**RECORDS TO USE**
/---

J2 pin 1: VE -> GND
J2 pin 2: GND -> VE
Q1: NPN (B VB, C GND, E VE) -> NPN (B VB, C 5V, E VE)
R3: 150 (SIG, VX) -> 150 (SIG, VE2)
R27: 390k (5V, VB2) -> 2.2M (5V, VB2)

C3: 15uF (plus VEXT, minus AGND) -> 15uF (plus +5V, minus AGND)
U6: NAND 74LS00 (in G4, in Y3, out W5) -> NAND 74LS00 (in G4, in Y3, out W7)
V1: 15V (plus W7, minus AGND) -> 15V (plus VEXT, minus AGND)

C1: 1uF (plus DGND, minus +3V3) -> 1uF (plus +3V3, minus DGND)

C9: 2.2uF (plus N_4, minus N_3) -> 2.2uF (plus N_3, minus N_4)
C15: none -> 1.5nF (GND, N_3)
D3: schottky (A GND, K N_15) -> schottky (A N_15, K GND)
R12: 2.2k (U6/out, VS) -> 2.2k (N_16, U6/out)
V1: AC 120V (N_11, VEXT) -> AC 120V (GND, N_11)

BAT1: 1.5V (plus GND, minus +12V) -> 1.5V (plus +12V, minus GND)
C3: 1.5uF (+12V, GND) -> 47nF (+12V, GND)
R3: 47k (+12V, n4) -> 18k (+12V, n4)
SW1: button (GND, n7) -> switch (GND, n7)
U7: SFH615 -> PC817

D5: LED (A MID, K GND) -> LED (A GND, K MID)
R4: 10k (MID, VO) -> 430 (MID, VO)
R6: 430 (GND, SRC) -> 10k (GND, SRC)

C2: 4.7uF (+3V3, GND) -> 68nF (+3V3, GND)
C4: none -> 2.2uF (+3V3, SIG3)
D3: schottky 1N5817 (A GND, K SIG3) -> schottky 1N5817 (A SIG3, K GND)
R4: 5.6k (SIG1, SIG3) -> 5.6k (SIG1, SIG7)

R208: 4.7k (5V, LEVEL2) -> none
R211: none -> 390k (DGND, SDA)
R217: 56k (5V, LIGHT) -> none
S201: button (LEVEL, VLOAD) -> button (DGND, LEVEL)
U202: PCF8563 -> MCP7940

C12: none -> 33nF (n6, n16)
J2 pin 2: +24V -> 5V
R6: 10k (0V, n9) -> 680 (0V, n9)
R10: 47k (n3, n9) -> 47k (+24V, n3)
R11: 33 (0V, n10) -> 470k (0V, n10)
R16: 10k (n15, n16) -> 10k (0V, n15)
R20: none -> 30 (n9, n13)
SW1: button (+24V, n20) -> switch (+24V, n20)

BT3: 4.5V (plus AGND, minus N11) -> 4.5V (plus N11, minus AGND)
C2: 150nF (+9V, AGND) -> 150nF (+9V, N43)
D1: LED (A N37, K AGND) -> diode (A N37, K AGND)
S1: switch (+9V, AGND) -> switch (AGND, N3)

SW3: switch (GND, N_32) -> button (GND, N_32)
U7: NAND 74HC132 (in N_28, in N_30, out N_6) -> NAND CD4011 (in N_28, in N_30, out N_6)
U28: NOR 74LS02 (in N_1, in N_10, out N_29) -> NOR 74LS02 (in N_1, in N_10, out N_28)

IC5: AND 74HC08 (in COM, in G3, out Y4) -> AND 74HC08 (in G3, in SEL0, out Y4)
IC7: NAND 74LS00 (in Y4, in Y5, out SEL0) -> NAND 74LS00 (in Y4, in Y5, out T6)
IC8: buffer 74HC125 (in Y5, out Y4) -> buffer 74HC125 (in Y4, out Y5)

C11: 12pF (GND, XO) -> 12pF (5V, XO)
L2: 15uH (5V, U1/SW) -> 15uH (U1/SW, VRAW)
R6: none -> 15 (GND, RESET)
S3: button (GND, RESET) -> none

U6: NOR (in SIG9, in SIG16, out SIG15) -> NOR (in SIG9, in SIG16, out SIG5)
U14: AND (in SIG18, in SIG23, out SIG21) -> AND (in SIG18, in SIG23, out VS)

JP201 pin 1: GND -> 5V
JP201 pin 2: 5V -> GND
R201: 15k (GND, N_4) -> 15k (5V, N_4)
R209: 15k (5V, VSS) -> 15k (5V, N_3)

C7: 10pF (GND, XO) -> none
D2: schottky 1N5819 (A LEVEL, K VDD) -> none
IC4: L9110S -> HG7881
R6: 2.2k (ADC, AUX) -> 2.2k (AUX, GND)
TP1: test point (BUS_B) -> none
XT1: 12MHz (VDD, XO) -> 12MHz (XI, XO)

\---

**EXERCISE REQUIREMENTS**
Every line above from the line with "SW1: button (+24V, n20) -> switch (+24V, n20)" to the line with "SW3: switch (GND, N_32) -> button (GND, N_32)" is wanted, ends included; write them out exactly and add no other line.

**EXERCISE RESPONSE**
SW1: button (+24V, n20) -> switch (+24V, n20)

BT3: 4.5V (plus AGND, minus N11) -> 4.5V (plus N11, minus AGND)
C2: 150nF (+9V, AGND) -> 150nF (+9V, N43)
D1: LED (A N37, K AGND) -> diode (A N37, K AGND)
S1: switch (+9V, AGND) -> switch (AGND, N3)

SW3: switch (GND, N_32) -> button (GND, N_32)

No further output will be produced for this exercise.